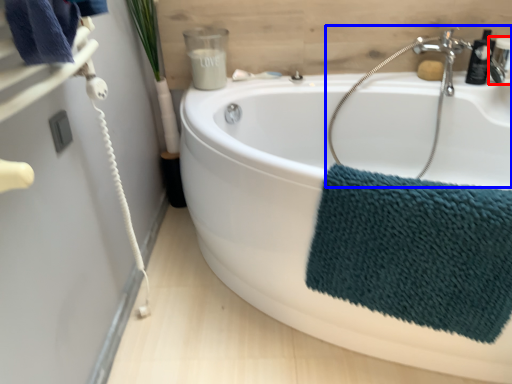
Question: Among these objects, which one is nearest to the camera, plumbing fixture (highlighted by a red box) or sink (highlighted by a blue box)?

Choices:
 (A) plumbing fixture
 (B) sink

Answer: (B)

◆ ◆ ◆ ◆ ◆

### TASK TO CARRY OUT
Update the records by rewriting their lines with every "highlighted by" changed to "outlined by" and all other wording left as it is. Omit the pictures from your answer.

### THE RESULT
Question: Among these objects, which one is nearest to the camera, plumbing fixture (outlined by a red box) or sink (outlined by a blue box)?

Choices:
 (A) plumbing fixture
 (B) sink

Answer: (B)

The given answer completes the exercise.